[BEGIN EXERCISE DATA]

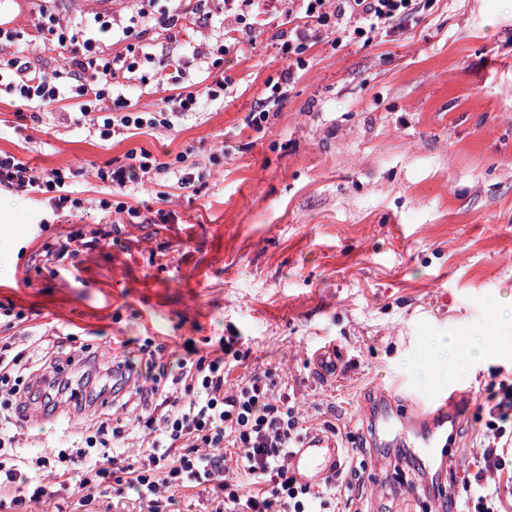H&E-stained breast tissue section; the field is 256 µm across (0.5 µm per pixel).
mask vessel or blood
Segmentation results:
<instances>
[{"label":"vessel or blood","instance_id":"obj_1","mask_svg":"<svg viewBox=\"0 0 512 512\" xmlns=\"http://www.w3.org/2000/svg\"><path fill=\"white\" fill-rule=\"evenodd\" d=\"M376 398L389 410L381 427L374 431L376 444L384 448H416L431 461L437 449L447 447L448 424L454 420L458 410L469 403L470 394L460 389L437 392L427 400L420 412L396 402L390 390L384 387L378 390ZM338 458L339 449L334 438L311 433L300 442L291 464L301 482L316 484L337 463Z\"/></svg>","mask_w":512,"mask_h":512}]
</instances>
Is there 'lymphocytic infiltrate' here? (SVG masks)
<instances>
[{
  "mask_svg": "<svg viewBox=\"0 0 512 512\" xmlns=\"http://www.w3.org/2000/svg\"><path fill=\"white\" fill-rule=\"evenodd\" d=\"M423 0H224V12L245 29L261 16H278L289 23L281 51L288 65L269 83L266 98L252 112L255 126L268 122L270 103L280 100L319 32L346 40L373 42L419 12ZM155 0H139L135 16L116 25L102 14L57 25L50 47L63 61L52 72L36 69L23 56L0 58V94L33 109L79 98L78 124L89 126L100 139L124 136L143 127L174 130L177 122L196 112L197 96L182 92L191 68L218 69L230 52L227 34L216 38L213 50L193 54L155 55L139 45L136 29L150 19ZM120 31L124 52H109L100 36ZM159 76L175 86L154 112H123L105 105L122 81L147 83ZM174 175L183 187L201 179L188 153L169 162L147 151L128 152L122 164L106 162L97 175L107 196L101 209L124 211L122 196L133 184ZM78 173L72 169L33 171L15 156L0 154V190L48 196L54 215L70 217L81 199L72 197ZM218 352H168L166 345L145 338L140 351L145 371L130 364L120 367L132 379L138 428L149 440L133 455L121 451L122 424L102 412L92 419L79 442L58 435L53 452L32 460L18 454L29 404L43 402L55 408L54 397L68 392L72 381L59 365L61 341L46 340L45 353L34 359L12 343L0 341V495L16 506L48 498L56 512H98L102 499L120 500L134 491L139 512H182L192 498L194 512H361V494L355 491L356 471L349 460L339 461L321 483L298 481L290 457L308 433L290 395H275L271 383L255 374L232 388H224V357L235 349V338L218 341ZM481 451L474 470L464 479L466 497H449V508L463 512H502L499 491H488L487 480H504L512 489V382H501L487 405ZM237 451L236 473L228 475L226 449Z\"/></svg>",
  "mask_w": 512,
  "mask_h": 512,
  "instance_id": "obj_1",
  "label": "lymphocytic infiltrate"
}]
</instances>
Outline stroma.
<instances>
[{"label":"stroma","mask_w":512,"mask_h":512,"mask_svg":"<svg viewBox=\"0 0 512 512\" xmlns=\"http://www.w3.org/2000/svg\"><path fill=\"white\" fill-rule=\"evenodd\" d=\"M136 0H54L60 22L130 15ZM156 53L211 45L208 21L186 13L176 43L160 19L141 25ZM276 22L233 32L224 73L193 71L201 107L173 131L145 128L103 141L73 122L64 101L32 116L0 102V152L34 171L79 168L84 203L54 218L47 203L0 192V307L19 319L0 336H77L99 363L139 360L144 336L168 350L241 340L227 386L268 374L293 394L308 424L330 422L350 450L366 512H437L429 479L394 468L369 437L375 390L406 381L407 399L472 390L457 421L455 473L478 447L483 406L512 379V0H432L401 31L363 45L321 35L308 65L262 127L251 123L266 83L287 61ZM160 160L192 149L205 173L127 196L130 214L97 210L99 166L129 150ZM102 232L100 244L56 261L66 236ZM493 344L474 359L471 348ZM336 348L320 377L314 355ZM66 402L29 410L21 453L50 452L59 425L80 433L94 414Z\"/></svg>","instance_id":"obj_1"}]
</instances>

[END EXERCISE DATA]

Gather from the data above every line with the string "blood".

mask vessel or blood
[{"label":"vessel or blood","instance_id":"obj_1","mask_svg":"<svg viewBox=\"0 0 512 512\" xmlns=\"http://www.w3.org/2000/svg\"><path fill=\"white\" fill-rule=\"evenodd\" d=\"M376 398L389 410L381 427L374 431L376 444L384 448H416L431 461L437 449L447 447L448 424L454 420L458 410L469 403L470 394L460 389L437 392L427 400L420 412L396 402L390 390L384 387L378 390ZM338 458L339 449L334 438L311 433L300 442L291 464L301 482L316 484L337 463Z\"/></svg>","mask_w":512,"mask_h":512}]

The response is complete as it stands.